▸ **Raw data**:
= Beginning of Section =

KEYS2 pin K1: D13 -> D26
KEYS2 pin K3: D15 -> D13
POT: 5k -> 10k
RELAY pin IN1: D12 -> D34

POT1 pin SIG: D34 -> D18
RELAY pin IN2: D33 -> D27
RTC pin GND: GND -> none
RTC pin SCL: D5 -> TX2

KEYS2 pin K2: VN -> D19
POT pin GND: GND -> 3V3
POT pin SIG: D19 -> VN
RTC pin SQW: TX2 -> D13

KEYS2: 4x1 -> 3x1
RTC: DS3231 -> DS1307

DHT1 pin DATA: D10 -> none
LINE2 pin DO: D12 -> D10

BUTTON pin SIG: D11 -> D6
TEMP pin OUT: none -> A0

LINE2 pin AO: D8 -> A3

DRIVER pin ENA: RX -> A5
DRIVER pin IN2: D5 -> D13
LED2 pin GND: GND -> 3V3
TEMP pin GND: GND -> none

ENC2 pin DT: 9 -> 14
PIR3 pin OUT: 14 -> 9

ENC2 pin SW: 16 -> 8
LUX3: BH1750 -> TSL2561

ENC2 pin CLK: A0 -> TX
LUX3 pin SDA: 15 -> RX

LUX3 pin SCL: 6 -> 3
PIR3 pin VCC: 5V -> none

= End of Section =

▸ **What is required**: All entries should be restated word for word.

▸ **Your solution**:
KEYS2 pin K1: D13 -> D26
KEYS2 pin K3: D15 -> D13
POT: 5k -> 10k
RELAY pin IN1: D12 -> D34

POT1 pin SIG: D34 -> D18
RELAY pin IN2: D33 -> D27
RTC pin GND: GND -> none
RTC pin SCL: D5 -> TX2

KEYS2 pin K2: VN -> D19
POT pin GND: GND -> 3V3
POT pin SIG: D19 -> VN
RTC pin SQW: TX2 -> D13

KEYS2: 4x1 -> 3x1
RTC: DS3231 -> DS1307

DHT1 pin DATA: D10 -> none
LINE2 pin DO: D12 -> D10

BUTTON pin SIG: D11 -> D6
TEMP pin OUT: none -> A0

LINE2 pin AO: D8 -> A3

DRIVER pin ENA: RX -> A5
DRIVER pin IN2: D5 -> D13
LED2 pin GND: GND -> 3V3
TEMP pin GND: GND -> none

ENC2 pin DT: 9 -> 14
PIR3 pin OUT: 14 -> 9

ENC2 pin SW: 16 -> 8
LUX3: BH1750 -> TSL2561

ENC2 pin CLK: A0 -> TX
LUX3 pin SDA: 15 -> RX

LUX3 pin SCL: 6 -> 3
PIR3 pin VCC: 5V -> none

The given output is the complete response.